• **EXERCISE**: Note how many lines of the material that follows include the string "purple", and state only that number.

• **RAW DATA**:

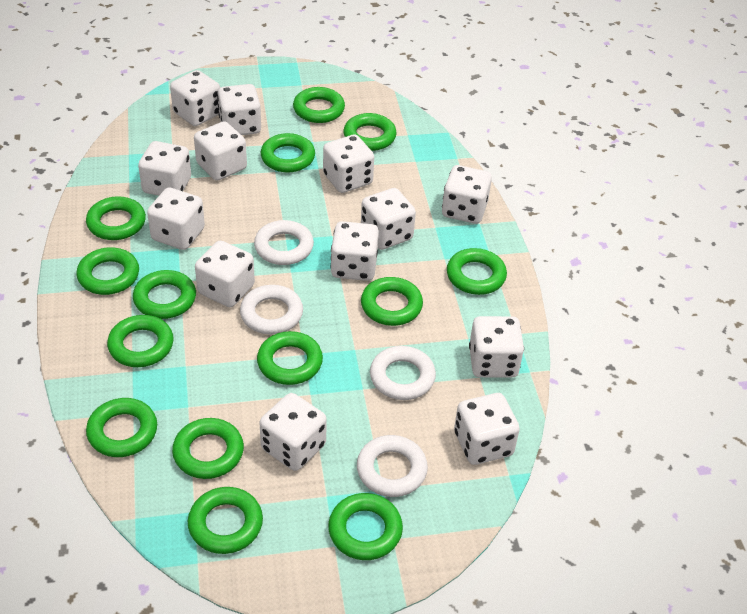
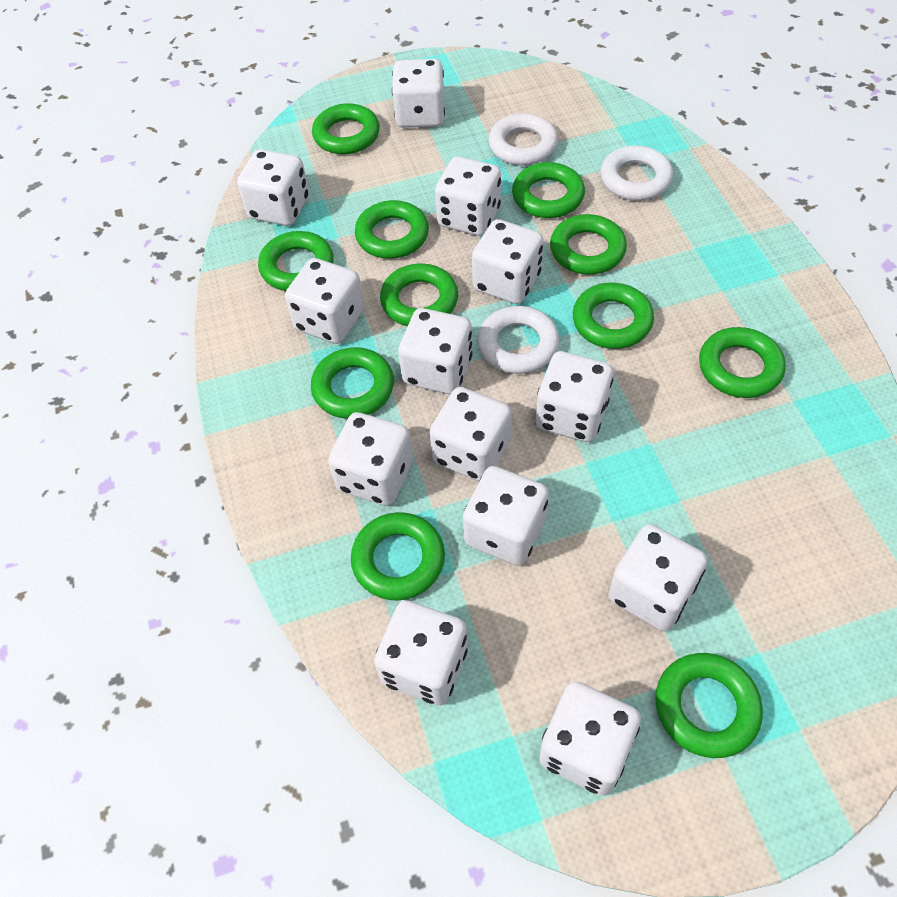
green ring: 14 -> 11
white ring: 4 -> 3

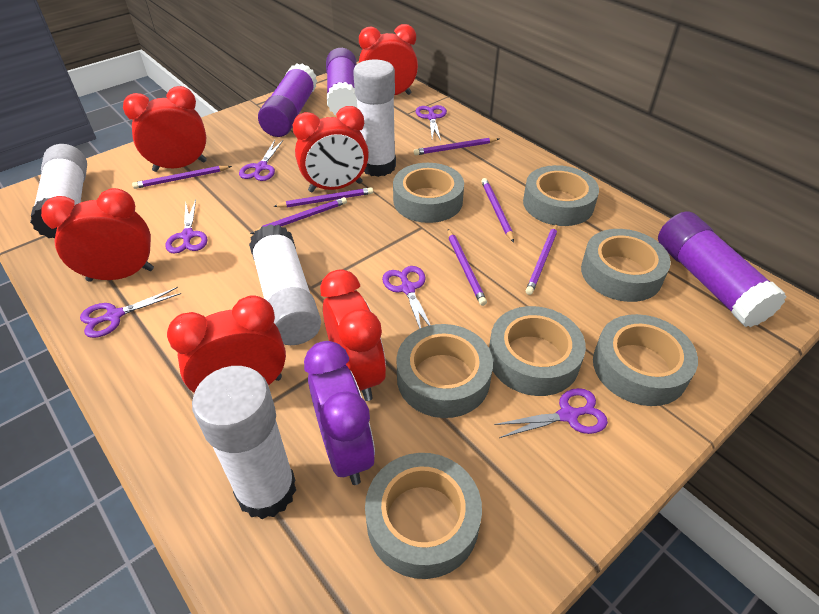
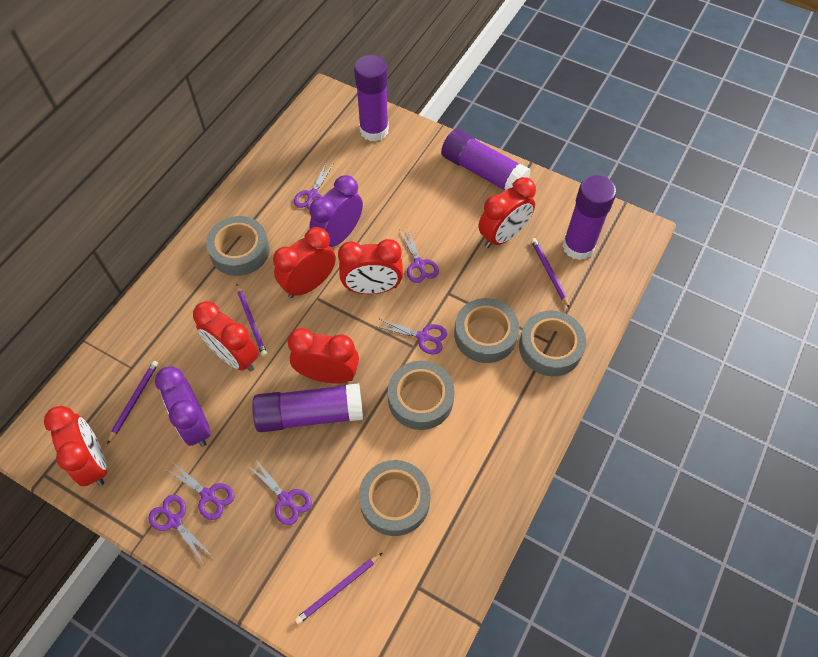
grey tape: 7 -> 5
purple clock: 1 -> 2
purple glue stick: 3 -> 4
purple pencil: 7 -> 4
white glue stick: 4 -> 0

• **WRITTEN ANSWER**: 3